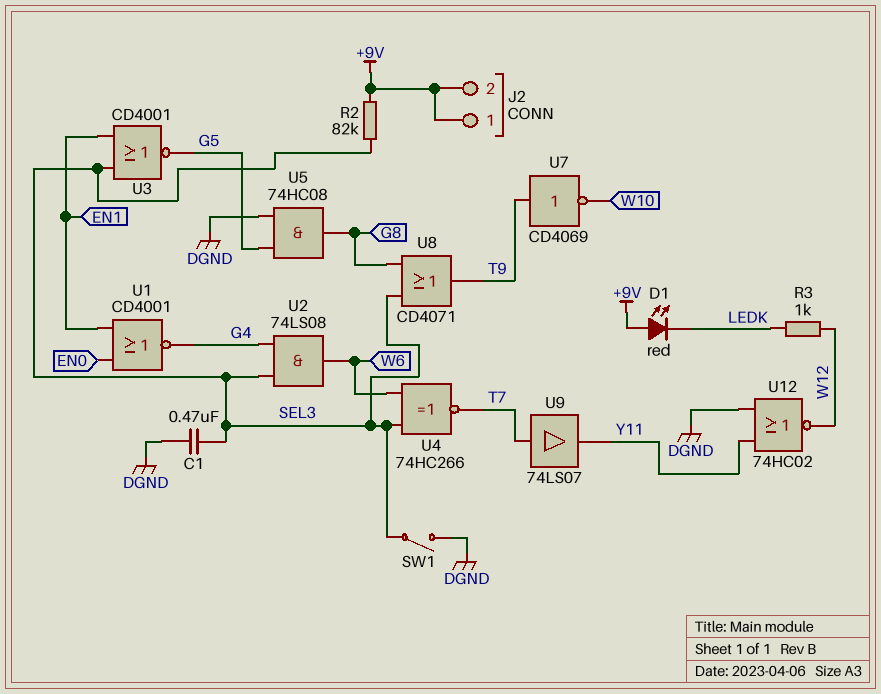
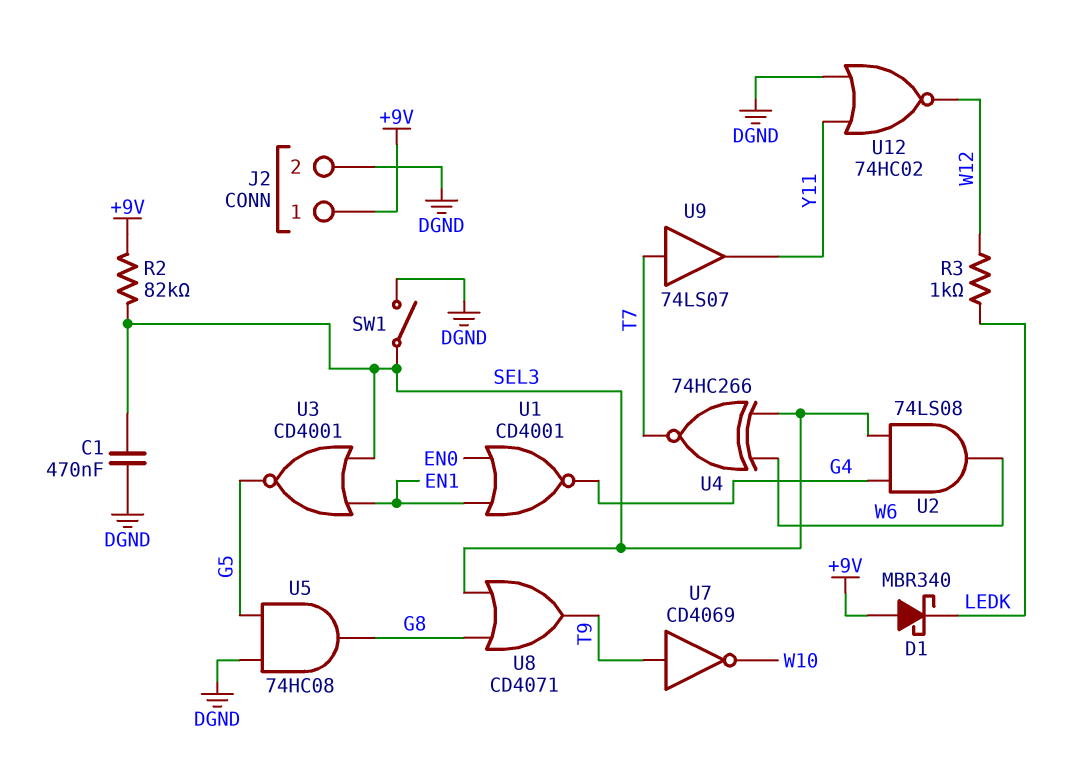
D1: LED red (A +9V, K LEDK) -> schottky MBR340 (A +9V, K LEDK)
J2 pin 2: +9V -> DGND

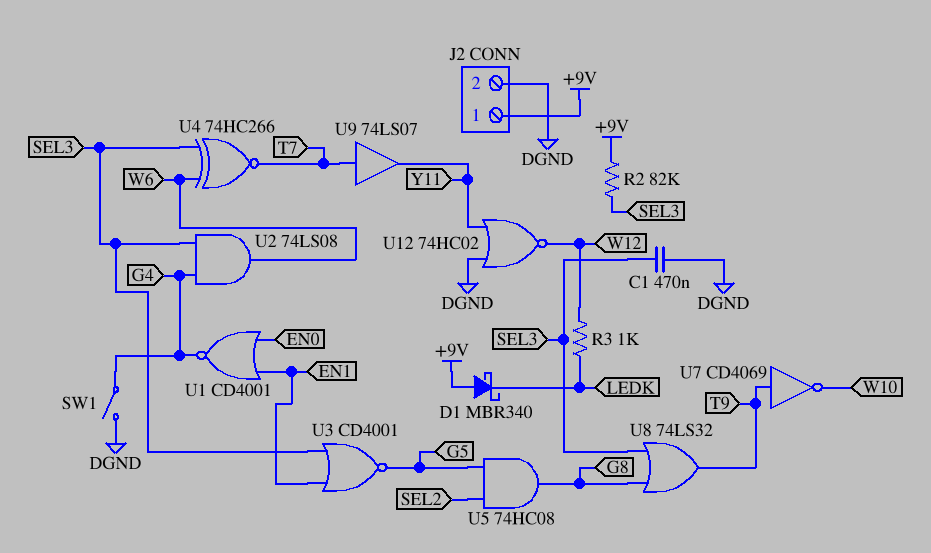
SW1: switch (DGND, SEL3) -> switch (DGND, G4)
U5: AND 74HC08 (in DGND, in G5, out G8) -> AND 74HC08 (in G5, in SEL2, out G8)
U8: OR CD4071 (in G8, in SEL3, out T9) -> OR 74LS32 (in G8, in SEL3, out T9)

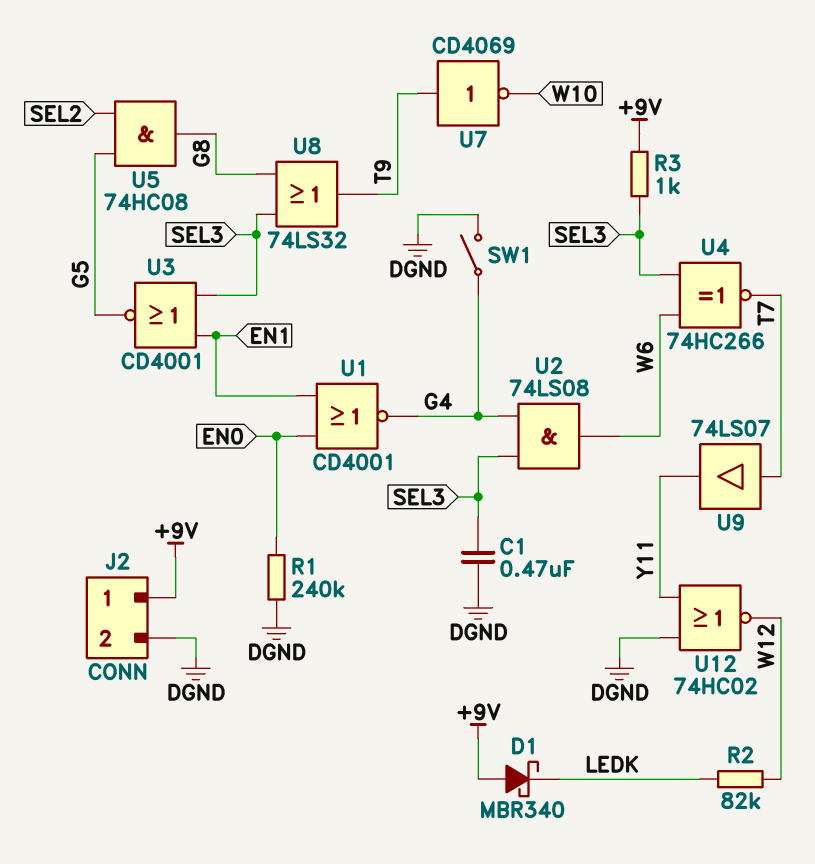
R1: none -> 240k (DGND, EN0)
R2: 82k (+9V, SEL3) -> 82k (LEDK, W12)
R3: 1k (LEDK, W12) -> 1k (+9V, SEL3)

________

** PROBLEM TO SOLVE **
Repeat the listing in full and exactly. Do not include any images.

** ANSWER FOR THE TASK **
D1: LED red (A +9V, K LEDK) -> schottky MBR340 (A +9V, K LEDK)
J2 pin 2: +9V -> DGND

SW1: switch (DGND, SEL3) -> switch (DGND, G4)
U5: AND 74HC08 (in DGND, in G5, out G8) -> AND 74HC08 (in G5, in SEL2, out G8)
U8: OR CD4071 (in G8, in SEL3, out T9) -> OR 74LS32 (in G8, in SEL3, out T9)

R1: none -> 240k (DGND, EN0)
R2: 82k (+9V, SEL3) -> 82k (LEDK, W12)
R3: 1k (LEDK, W12) -> 1k (+9V, SEL3)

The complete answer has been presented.